What lines below mention the word "green"? Copy each one.

#### Coordinate-based object records:

*** Begin section ***

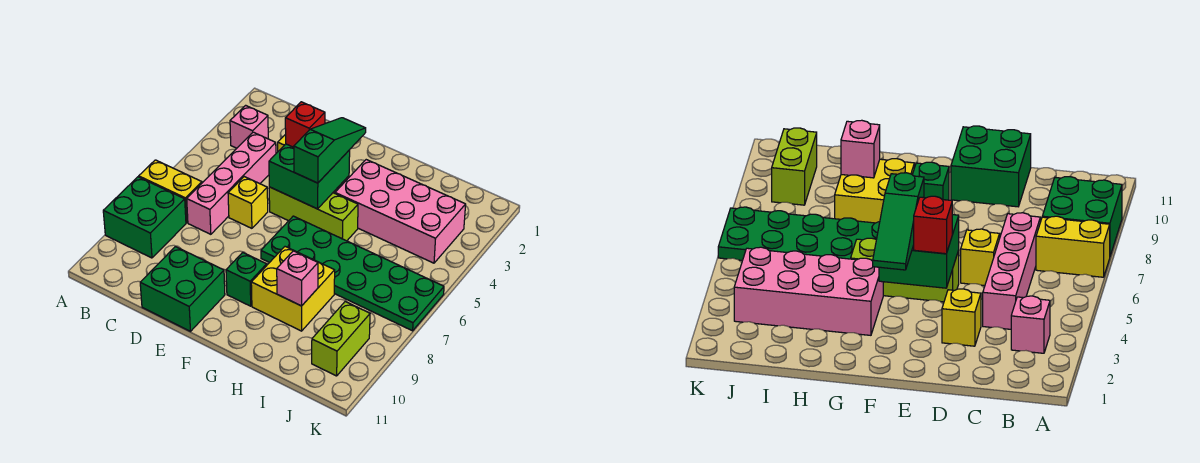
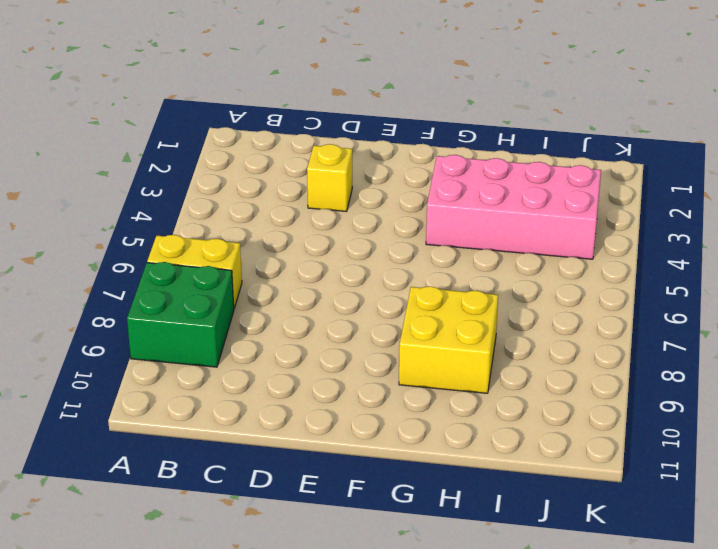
none -> pink brick B3 level 1
none -> pink brick C4:C7 level 1
none -> yellow brick D6 level 1

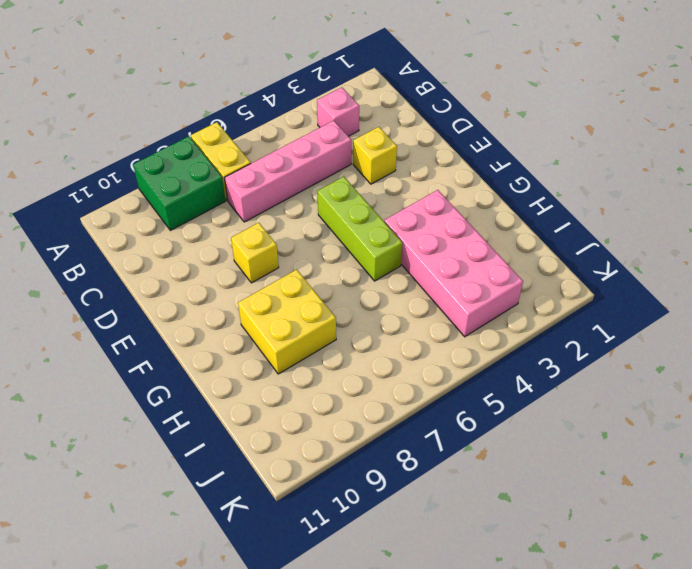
yellow brick E8 level 1 -> yellow brick D6 level 1
none -> green brick D10:E11 level 1
none -> green plate F6:K7 level 1
none -> green brick F9 level 1

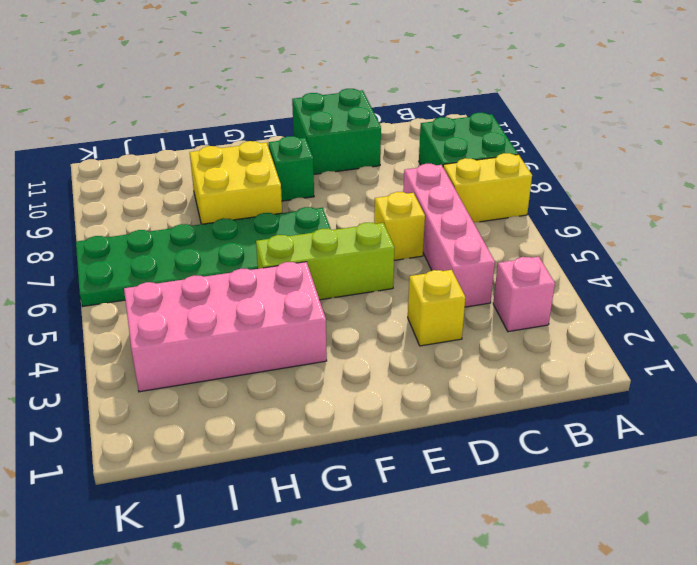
none -> lime brick J9:J10 level 1
none -> green brick E4:F5 level 2
none -> pink brick H9 level 2

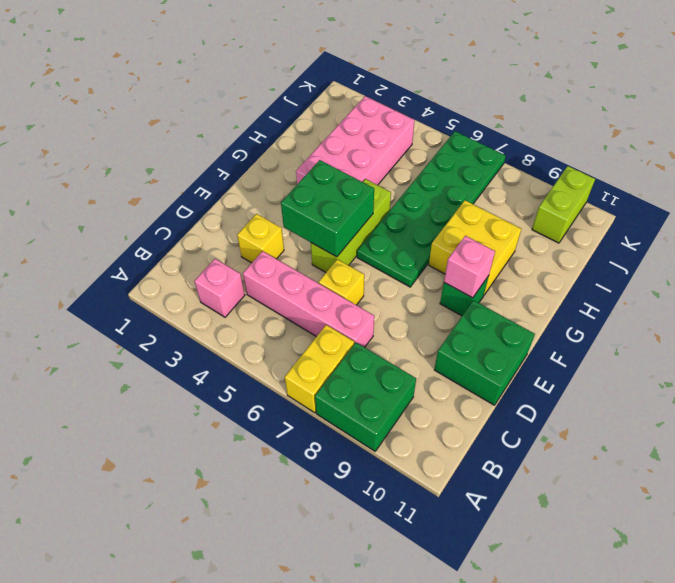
pink brick F9 level 2 -> pink brick H9 level 2
lime brick J10:K10 level 1 -> lime brick J9:J10 level 1
none -> red brick E4 level 3
none -> green slope F3:F5 level 3 top 5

*** End section ***

#### Exercise response:
none -> green brick D10:E11 level 1
none -> green plate F6:K7 level 1
none -> green brick F9 level 1
none -> green brick E4:F5 level 2
none -> green slope F3:F5 level 3 top 5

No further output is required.